Task details: Take every line containing "nothing" from the material and copy it.

Data to use:
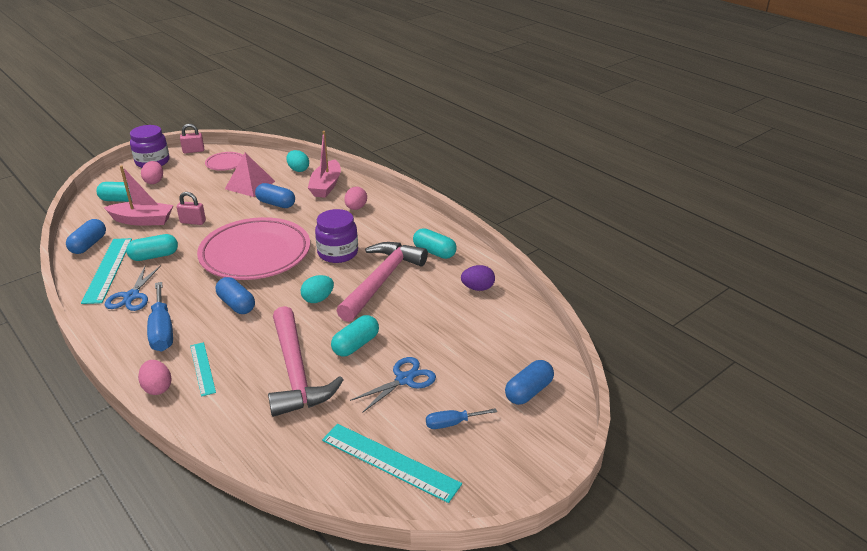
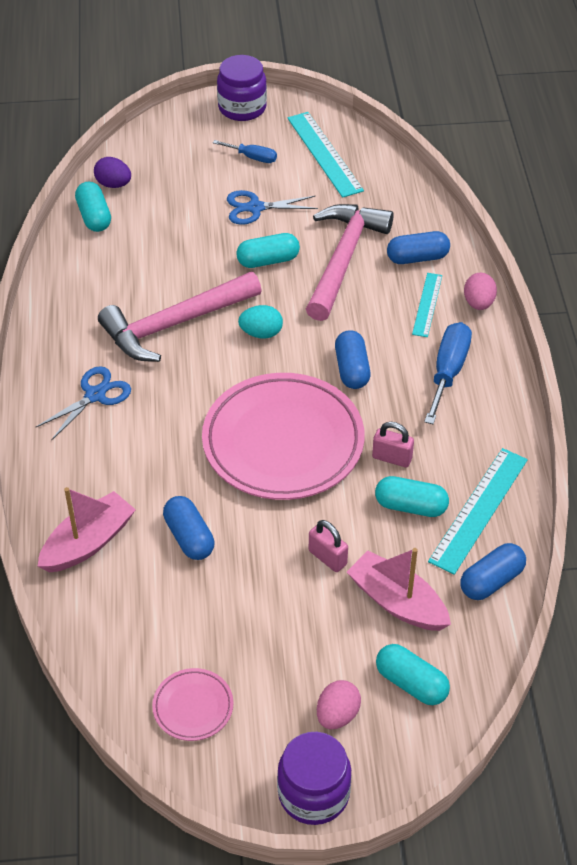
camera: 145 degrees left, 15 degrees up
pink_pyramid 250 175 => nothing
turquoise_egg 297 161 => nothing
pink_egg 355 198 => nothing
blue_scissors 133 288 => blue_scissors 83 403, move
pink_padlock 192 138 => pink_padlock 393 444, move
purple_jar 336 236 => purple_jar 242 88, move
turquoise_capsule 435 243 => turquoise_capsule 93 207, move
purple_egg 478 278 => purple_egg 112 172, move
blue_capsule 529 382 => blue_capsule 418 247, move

Exercise result:
pink_pyramid 250 175 => nothing
turquoise_egg 297 161 => nothing
pink_egg 355 198 => nothing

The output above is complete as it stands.